## Assignment:
Apart from the pictures, every record here must be copied word for word.
━━ Excerpted data
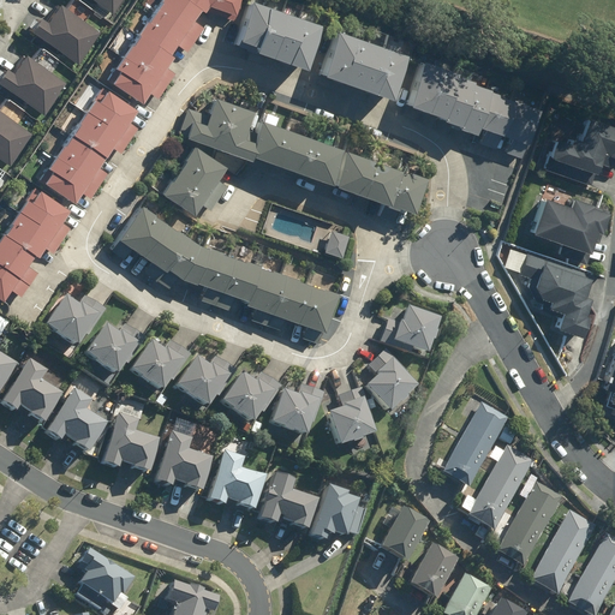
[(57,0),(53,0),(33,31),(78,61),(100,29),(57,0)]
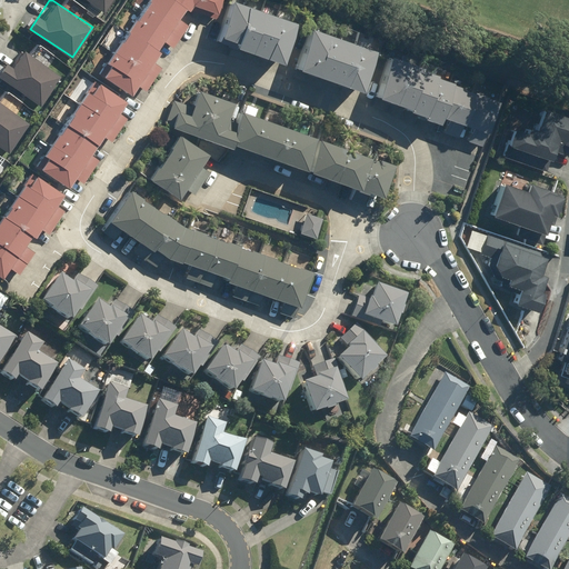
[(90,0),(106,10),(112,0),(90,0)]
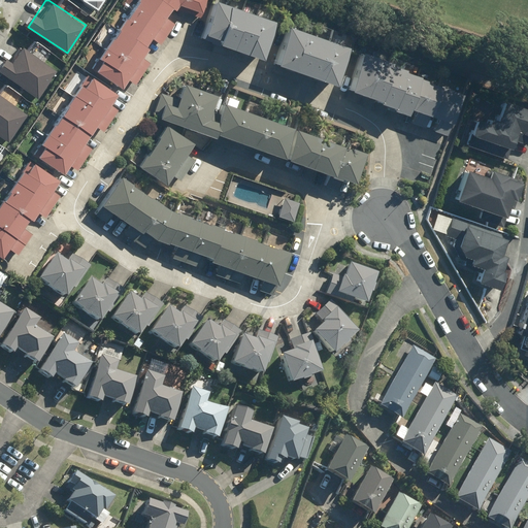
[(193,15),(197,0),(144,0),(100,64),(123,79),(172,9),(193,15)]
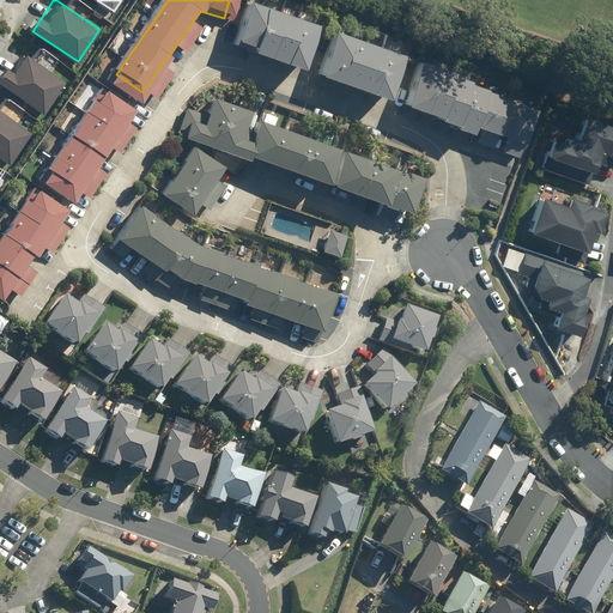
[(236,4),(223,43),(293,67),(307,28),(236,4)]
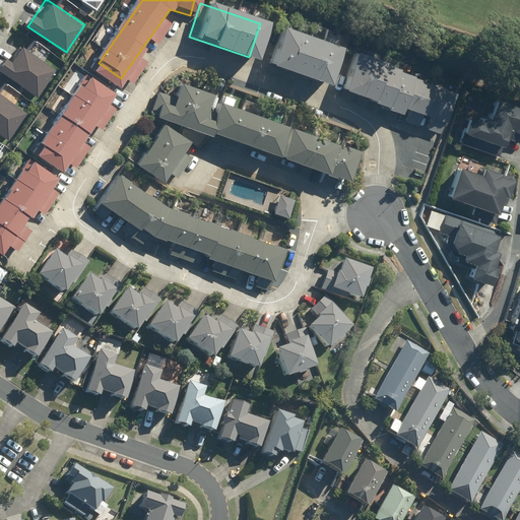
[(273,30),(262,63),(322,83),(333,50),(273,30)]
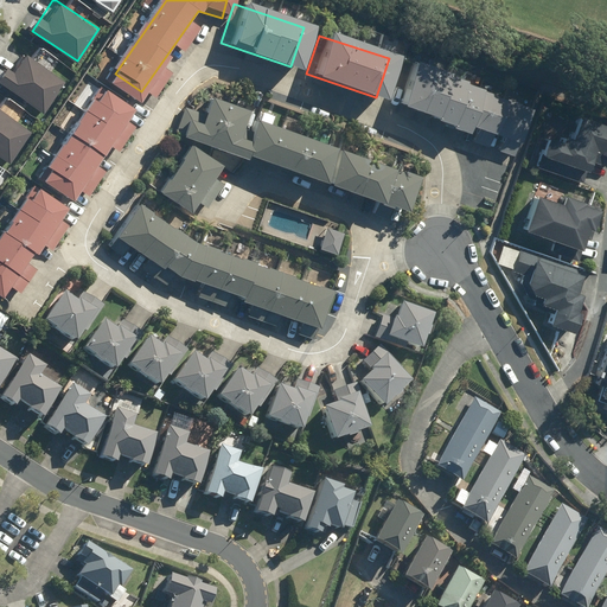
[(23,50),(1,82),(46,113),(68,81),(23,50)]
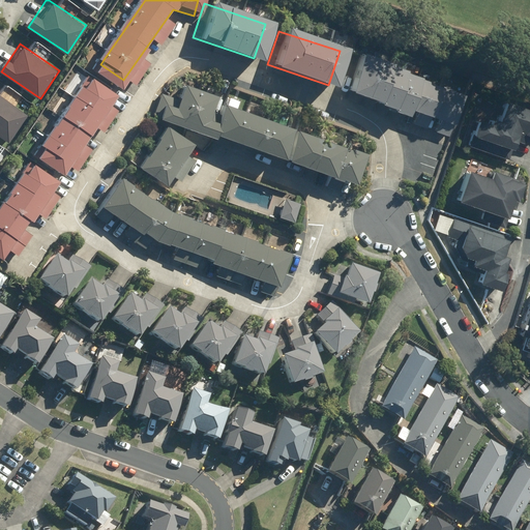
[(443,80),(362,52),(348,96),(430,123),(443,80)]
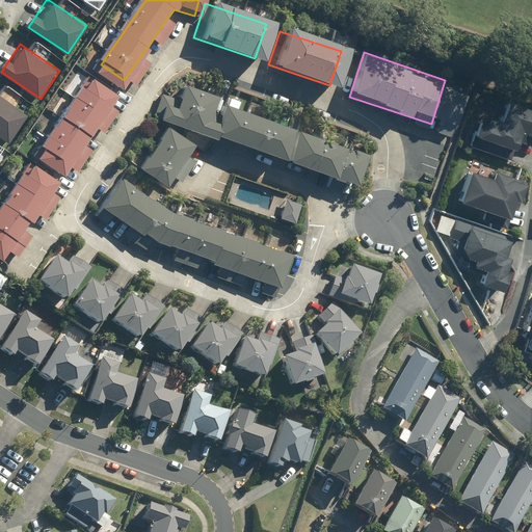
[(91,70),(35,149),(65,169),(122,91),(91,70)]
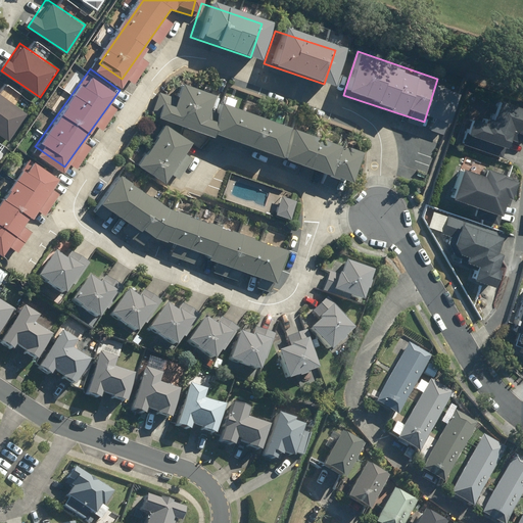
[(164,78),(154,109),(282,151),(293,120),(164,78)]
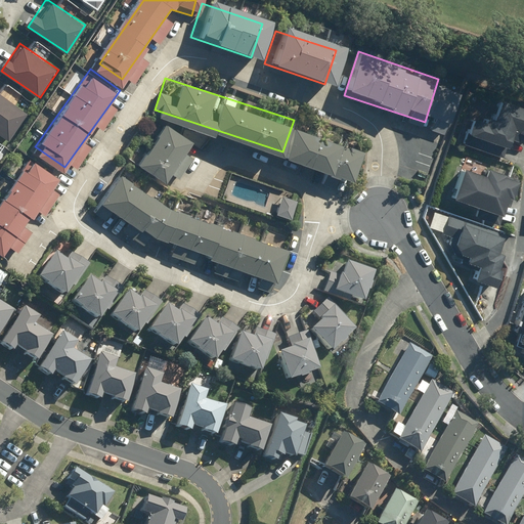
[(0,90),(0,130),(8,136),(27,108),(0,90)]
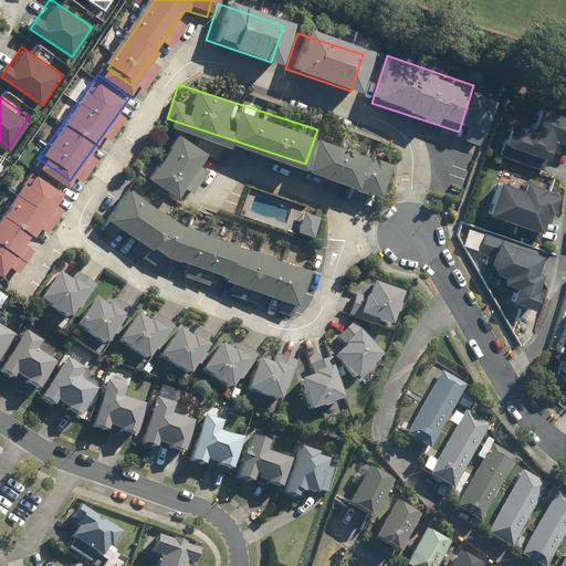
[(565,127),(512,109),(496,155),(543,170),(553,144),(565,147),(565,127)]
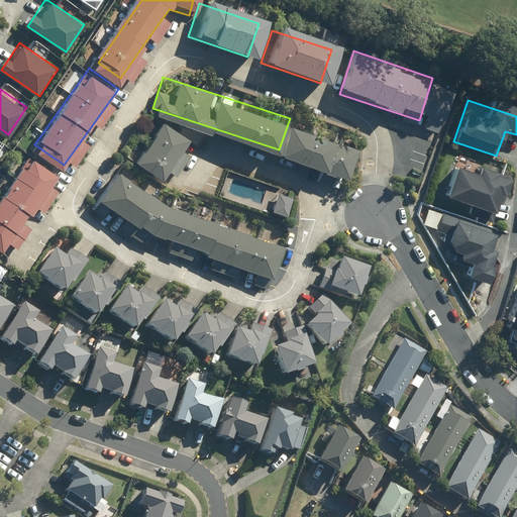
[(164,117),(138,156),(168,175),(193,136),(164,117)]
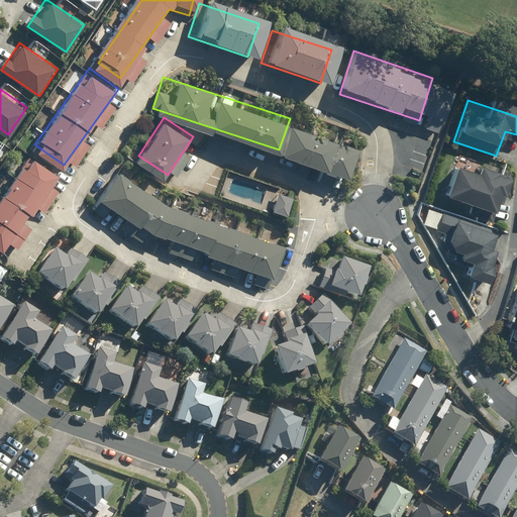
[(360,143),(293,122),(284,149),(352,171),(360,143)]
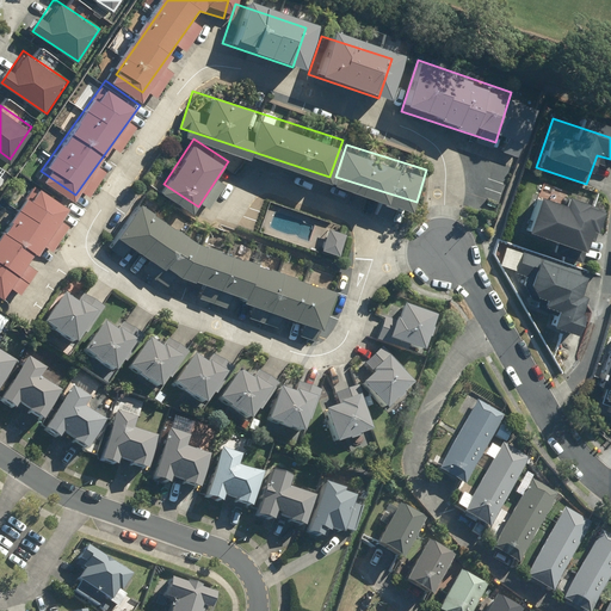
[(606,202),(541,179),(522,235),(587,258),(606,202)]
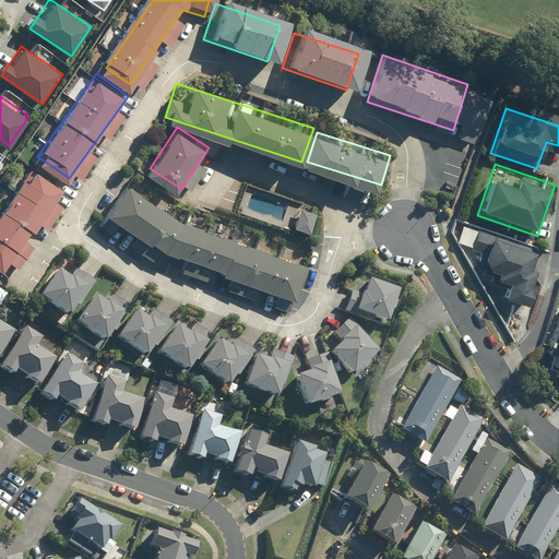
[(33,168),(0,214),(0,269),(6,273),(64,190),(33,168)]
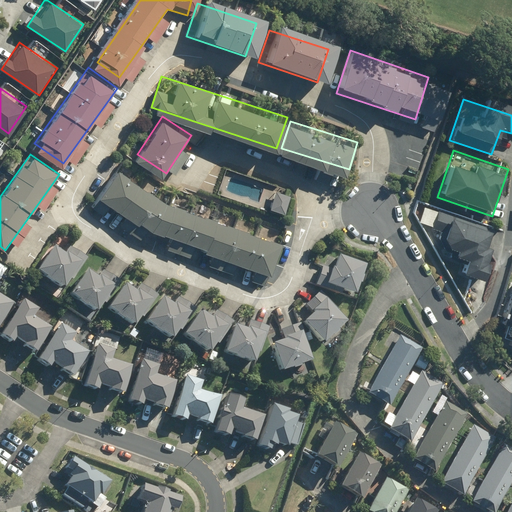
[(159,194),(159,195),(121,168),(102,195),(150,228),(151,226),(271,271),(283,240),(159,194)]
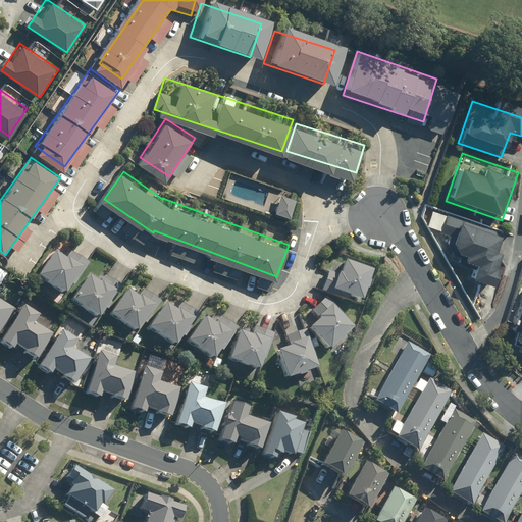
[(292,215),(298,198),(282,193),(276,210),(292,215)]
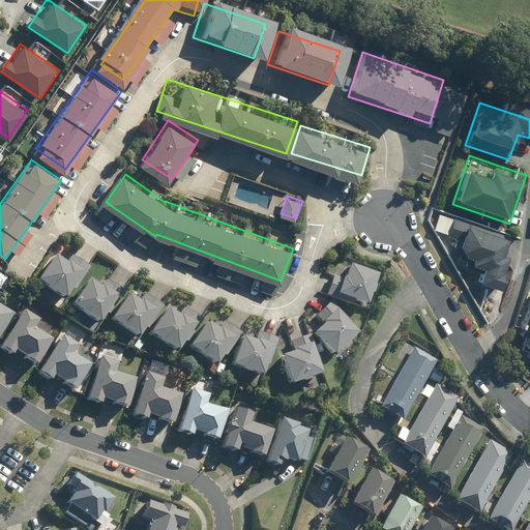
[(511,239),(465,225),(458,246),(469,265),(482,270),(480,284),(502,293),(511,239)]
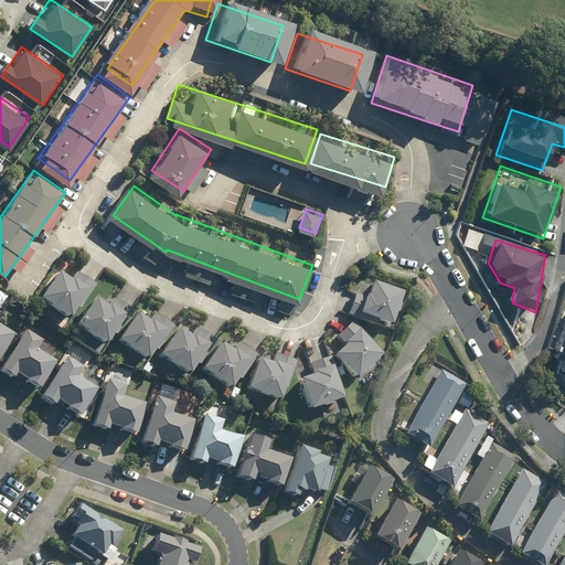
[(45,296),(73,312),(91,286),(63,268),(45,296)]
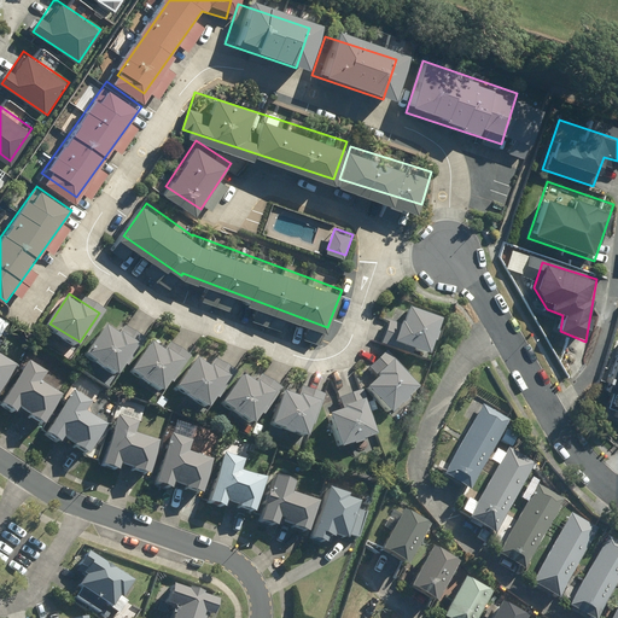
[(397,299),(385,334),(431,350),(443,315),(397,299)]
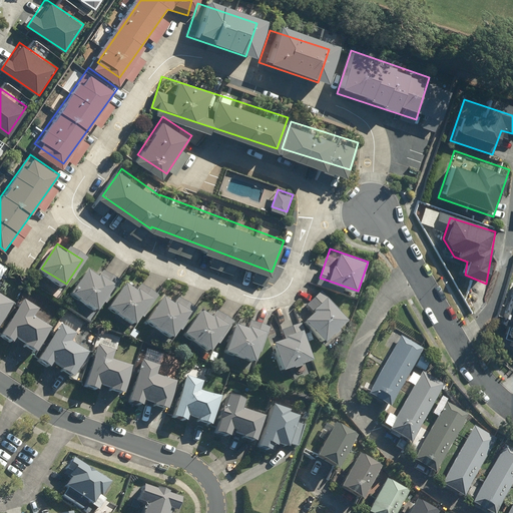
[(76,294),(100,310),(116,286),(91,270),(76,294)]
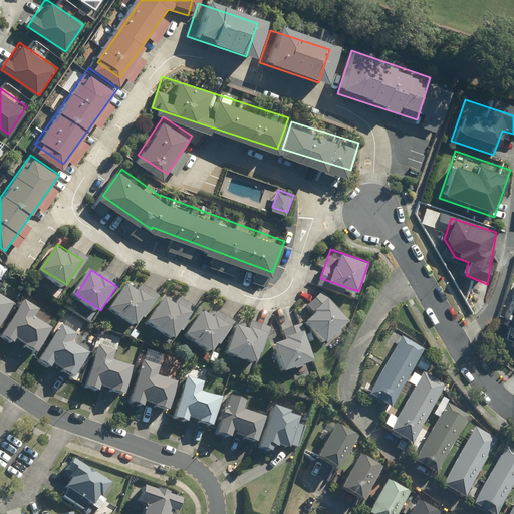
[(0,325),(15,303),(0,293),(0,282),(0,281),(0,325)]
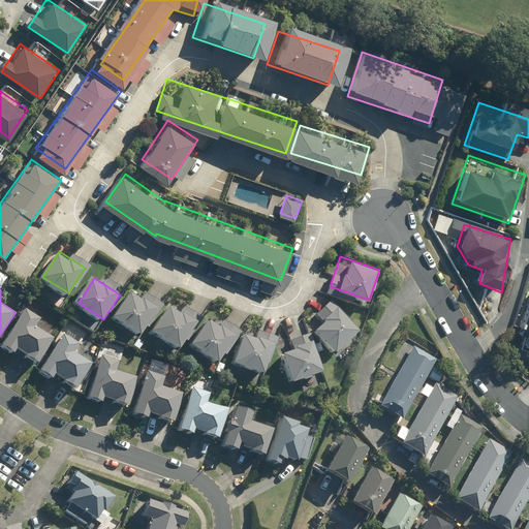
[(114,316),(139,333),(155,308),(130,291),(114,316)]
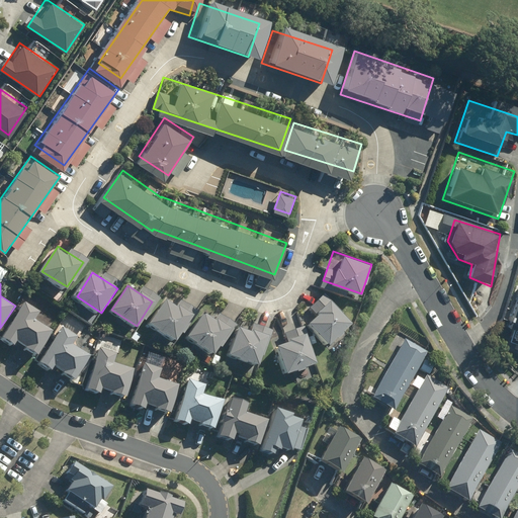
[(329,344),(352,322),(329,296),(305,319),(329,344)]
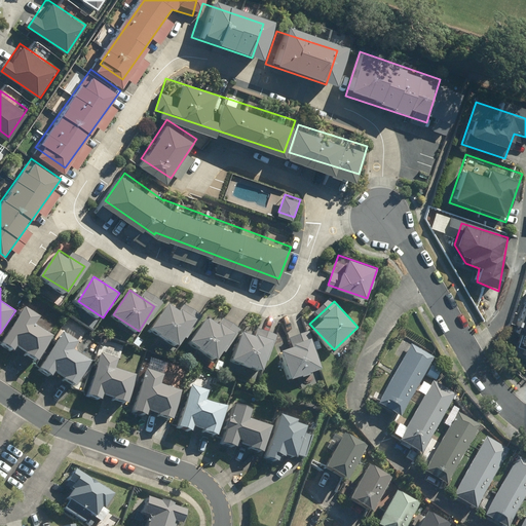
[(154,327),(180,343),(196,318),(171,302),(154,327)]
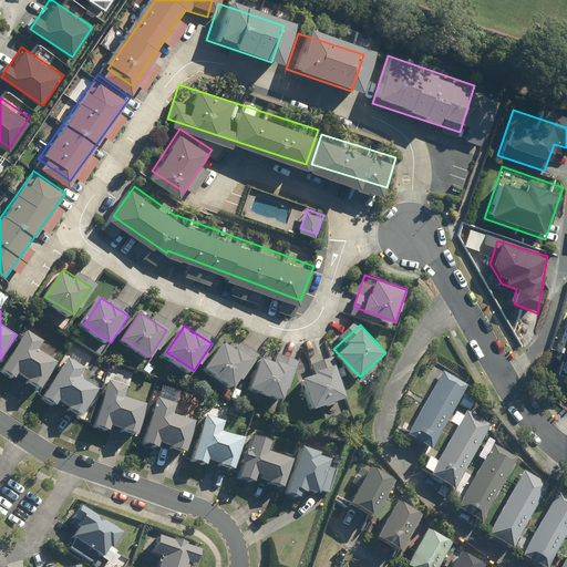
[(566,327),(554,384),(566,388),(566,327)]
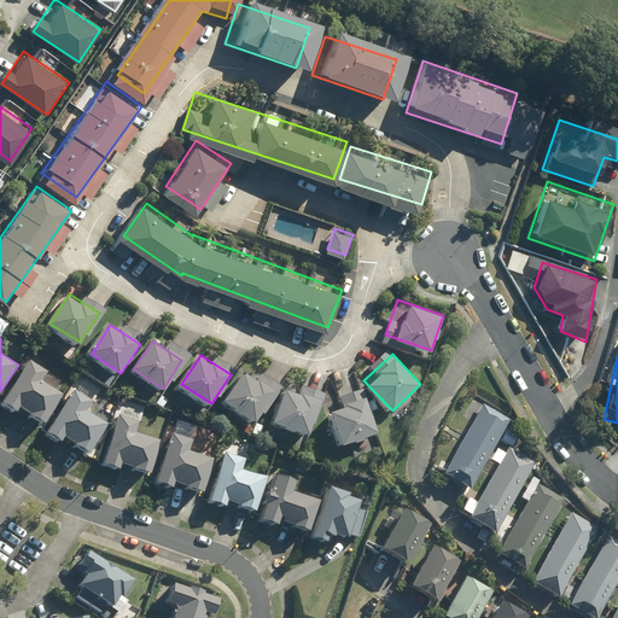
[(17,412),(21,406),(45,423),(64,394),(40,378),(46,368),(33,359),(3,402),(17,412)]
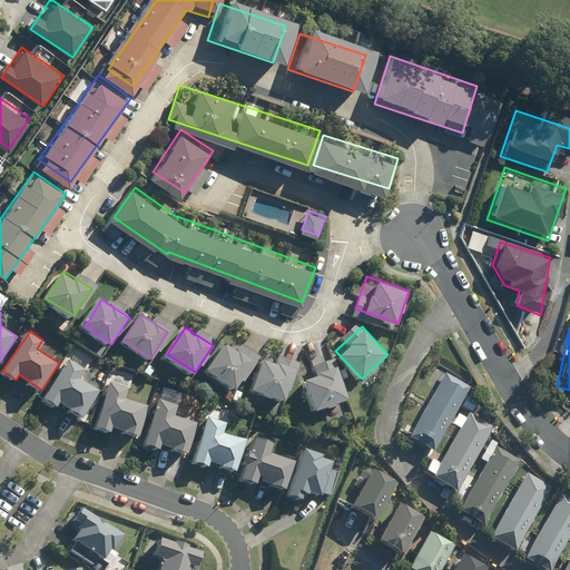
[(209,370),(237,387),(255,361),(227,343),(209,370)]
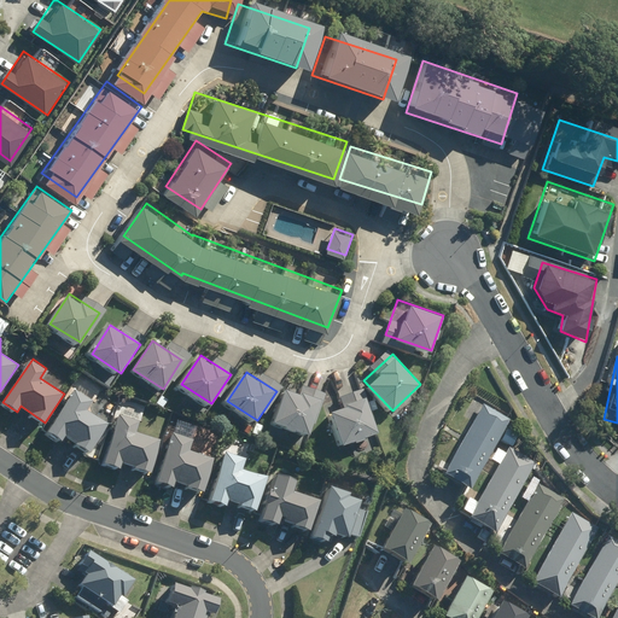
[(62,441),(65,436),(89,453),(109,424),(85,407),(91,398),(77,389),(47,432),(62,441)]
━━━━
## Answer:
[(57,0),(53,0),(33,31),(78,61),(100,29),(57,0)]
[(90,0),(106,10),(112,0),(90,0)]
[(193,15),(197,0),(144,0),(100,64),(123,79),(172,9),(193,15)]
[(236,4),(223,43),(293,67),(307,28),(236,4)]
[(273,30),(262,63),(322,83),(333,50),(273,30)]
[(23,50),(1,82),(46,113),(68,81),(23,50)]
[(443,80),(362,52),(348,96),(430,123),(443,80)]
[(91,70),(35,149),(65,169),(122,91),(91,70)]
[(164,78),(154,109),(282,151),(293,120),(164,78)]
[(0,90),(0,130),(8,136),(27,108),(0,90)]
[(565,127),(512,109),(496,155),(543,170),(553,144),(565,147),(565,127)]
[(164,117),(138,156),(168,175),(193,136),(164,117)]
[(360,143),(293,122),(284,149),(352,171),(360,143)]
[(606,202),(541,179),(522,235),(587,258),(606,202)]
[(33,168),(0,214),(0,269),(6,273),(64,190),(33,168)]
[(159,194),(159,195),(121,168),(102,195),(150,228),(151,226),(271,271),(283,240),(159,194)]
[(292,215),(298,198),(282,193),(276,210),(292,215)]
[(511,239),(465,225),(458,246),(469,265),(482,270),(480,284),(502,293),(511,239)]
[(45,296),(73,312),(91,286),(63,268),(45,296)]
[(397,299),(385,334),(431,350),(443,315),(397,299)]
[(76,294),(100,310),(116,286),(91,270),(76,294)]
[(0,325),(15,303),(0,293),(0,282),(0,281),(0,325)]
[(114,316),(139,333),(155,308),(130,291),(114,316)]
[(329,344),(352,322),(329,296),(305,319),(329,344)]
[(154,327),(180,343),(196,318),(171,302),(154,327)]
[(566,327),(554,384),(566,388),(566,327)]
[(17,412),(21,406),(45,423),(64,394),(40,378),(46,368),(33,359),(3,402),(17,412)]
[(209,370),(237,387),(255,361),(227,343),(209,370)]
[(62,441),(65,436),(89,453),(109,424),(85,407),(91,398),(77,389),(47,432),(62,441)]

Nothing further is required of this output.